··· SUPPLIED DATA ···

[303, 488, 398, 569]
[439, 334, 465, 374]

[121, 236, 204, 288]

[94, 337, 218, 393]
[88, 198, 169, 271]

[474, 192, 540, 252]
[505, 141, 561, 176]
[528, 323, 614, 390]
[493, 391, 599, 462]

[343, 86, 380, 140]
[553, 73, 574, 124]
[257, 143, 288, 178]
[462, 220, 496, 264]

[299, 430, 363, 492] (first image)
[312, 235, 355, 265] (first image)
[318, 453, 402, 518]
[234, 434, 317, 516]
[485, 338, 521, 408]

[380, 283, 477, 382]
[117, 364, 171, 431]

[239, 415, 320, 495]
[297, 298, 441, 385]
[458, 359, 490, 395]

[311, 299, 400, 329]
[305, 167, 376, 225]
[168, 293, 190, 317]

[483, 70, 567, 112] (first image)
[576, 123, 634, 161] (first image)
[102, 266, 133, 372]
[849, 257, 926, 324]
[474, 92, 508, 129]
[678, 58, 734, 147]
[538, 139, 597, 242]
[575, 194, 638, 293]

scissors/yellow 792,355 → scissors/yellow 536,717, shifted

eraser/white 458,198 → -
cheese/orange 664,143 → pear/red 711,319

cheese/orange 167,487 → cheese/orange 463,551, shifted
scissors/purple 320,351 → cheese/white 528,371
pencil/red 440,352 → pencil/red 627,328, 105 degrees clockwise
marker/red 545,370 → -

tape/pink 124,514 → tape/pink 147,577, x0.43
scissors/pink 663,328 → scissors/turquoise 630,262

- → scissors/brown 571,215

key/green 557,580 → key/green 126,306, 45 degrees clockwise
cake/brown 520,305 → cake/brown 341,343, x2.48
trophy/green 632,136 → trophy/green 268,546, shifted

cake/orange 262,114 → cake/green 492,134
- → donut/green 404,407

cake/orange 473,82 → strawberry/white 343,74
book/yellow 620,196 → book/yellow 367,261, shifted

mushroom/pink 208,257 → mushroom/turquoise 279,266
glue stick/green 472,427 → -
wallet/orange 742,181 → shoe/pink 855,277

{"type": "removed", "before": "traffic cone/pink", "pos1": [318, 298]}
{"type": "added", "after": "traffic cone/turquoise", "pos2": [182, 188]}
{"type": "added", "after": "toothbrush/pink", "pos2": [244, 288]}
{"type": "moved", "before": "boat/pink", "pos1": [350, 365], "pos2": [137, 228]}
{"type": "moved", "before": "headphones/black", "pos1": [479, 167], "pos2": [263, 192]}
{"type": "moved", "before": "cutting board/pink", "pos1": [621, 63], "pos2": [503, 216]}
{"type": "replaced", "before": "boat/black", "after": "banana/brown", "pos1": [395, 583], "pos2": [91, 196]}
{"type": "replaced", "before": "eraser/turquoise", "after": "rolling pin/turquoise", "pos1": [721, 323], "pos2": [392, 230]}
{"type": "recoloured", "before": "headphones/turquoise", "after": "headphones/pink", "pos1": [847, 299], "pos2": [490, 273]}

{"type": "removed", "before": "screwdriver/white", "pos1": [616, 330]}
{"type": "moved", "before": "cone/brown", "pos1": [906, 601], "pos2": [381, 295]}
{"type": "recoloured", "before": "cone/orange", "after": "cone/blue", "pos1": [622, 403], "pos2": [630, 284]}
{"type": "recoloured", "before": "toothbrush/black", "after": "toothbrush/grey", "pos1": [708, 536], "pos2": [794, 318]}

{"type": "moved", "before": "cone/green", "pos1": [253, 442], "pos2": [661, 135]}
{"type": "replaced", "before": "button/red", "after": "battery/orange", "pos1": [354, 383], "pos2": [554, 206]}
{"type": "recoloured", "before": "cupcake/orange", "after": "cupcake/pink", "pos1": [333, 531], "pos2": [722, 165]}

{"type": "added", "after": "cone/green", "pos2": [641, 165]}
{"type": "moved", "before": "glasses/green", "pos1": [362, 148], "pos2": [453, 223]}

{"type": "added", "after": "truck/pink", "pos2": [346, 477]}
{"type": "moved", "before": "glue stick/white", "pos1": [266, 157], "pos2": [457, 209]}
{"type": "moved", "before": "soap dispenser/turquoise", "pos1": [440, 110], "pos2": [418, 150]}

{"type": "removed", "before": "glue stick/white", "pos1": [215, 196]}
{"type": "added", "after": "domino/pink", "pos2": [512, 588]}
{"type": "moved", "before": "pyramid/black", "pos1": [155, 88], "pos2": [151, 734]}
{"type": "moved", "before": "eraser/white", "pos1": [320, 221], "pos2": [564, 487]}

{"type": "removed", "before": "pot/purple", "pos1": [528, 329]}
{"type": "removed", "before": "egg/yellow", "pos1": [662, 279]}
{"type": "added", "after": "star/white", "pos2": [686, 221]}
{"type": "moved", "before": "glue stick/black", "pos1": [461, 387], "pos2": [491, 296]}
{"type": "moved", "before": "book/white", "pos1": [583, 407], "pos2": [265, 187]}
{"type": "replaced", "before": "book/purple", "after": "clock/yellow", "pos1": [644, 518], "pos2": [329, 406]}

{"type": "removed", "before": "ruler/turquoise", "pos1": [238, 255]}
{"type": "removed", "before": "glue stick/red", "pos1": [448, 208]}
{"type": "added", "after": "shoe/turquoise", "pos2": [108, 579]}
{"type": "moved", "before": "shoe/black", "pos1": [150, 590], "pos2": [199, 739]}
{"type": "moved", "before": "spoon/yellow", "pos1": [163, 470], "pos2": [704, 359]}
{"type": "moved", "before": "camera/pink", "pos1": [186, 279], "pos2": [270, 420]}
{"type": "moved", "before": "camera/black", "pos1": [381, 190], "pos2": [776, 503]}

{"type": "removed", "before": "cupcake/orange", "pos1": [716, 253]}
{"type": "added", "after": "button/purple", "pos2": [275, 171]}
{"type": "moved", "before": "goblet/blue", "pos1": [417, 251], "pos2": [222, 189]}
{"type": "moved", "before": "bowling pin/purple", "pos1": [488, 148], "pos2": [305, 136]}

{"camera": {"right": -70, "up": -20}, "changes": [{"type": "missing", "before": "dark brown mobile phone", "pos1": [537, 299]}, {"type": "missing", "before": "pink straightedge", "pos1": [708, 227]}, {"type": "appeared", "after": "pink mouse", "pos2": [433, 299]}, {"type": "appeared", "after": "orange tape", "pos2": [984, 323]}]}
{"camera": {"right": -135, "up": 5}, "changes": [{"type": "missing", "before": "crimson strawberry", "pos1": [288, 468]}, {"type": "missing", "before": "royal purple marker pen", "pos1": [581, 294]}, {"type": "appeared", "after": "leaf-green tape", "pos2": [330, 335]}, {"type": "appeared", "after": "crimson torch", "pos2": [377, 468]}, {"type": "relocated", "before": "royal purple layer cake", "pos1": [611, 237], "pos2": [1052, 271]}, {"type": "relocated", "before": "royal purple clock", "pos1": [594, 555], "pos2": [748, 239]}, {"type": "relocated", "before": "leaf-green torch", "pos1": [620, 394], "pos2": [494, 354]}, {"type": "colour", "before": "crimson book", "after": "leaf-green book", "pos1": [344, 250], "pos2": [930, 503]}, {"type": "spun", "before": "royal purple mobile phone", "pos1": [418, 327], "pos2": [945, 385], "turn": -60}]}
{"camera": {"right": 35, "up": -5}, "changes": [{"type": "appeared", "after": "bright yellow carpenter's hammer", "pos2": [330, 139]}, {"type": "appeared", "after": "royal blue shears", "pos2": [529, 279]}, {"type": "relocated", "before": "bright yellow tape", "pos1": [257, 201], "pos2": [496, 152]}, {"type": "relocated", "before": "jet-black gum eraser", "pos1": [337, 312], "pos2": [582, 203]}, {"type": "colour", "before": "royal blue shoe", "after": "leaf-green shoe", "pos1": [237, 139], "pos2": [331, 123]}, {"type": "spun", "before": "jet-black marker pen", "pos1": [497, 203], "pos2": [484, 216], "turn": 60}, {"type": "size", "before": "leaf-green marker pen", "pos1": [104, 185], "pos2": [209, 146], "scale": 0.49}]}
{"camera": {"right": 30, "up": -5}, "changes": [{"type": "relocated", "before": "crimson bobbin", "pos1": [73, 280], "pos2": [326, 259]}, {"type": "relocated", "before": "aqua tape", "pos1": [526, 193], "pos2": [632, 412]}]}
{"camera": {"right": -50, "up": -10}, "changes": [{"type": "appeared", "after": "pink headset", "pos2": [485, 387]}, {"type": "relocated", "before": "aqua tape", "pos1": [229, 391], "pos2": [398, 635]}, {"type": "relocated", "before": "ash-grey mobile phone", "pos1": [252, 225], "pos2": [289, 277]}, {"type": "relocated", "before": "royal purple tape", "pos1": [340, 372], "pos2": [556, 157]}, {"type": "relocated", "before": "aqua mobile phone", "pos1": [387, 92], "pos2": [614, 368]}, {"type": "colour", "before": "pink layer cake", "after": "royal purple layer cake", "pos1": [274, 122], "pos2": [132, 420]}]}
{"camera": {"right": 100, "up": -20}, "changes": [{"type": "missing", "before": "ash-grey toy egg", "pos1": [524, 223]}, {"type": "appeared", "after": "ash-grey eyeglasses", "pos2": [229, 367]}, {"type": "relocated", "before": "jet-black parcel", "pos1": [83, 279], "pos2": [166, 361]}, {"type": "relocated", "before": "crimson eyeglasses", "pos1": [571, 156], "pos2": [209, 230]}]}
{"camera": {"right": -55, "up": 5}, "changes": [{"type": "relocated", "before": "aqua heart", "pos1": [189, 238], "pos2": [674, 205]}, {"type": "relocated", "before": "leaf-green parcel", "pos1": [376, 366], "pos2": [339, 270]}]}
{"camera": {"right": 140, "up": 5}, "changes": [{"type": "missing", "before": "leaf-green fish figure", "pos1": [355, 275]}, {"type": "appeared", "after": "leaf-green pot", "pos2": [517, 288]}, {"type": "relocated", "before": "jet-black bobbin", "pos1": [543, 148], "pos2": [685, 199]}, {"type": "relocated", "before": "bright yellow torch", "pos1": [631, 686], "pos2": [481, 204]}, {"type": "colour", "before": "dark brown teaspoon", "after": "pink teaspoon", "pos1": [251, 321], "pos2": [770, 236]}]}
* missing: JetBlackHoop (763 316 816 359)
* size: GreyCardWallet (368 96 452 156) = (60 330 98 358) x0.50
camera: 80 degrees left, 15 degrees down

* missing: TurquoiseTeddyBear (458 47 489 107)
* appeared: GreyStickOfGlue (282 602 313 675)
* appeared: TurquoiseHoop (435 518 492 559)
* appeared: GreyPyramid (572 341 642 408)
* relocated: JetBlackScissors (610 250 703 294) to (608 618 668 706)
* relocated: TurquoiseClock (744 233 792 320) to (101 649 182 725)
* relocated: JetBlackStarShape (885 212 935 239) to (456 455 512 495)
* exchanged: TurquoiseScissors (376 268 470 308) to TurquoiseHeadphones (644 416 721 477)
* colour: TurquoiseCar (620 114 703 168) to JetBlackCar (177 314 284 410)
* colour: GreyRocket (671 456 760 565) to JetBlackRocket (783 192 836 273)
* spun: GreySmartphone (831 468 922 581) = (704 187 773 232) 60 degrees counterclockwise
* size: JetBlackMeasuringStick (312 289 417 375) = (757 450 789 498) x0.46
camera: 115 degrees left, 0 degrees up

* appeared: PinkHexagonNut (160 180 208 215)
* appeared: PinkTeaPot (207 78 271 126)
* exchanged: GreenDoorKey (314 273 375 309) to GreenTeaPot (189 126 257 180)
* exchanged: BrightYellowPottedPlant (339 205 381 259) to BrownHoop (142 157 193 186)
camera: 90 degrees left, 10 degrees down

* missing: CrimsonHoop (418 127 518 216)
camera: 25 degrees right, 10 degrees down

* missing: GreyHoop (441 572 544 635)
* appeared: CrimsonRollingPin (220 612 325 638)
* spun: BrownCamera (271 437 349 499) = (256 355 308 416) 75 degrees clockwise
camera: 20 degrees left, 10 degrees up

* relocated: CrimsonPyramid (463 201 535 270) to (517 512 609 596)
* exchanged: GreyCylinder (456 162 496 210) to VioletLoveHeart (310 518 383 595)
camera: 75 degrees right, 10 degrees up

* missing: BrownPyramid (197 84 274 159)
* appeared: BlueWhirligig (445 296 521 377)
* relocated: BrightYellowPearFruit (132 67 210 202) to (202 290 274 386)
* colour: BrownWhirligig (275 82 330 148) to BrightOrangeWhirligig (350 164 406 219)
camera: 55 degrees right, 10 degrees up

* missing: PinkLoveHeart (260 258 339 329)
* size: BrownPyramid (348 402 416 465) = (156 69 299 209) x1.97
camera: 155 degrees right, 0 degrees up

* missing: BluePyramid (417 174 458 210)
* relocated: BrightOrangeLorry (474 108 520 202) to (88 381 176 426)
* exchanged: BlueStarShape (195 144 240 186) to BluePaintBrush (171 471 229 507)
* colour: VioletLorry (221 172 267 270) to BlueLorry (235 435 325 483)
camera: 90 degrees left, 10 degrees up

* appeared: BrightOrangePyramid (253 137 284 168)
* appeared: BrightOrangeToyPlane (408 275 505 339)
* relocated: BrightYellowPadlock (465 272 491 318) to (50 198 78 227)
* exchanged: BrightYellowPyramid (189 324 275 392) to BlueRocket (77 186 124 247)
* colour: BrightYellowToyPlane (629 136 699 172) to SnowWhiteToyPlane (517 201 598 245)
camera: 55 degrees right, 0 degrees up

···

=== THE TASK ===
Reproduce, exactly as they stand in the data above, the lines from the one that holds "316 816 359)" to the one that holds "98 358) x0.50", inclusive.

=== SOLVED EXERCISE ===
* missing: JetBlackHoop (763 316 816 359)
* size: GreyCardWallet (368 96 452 156) = (60 330 98 358) x0.50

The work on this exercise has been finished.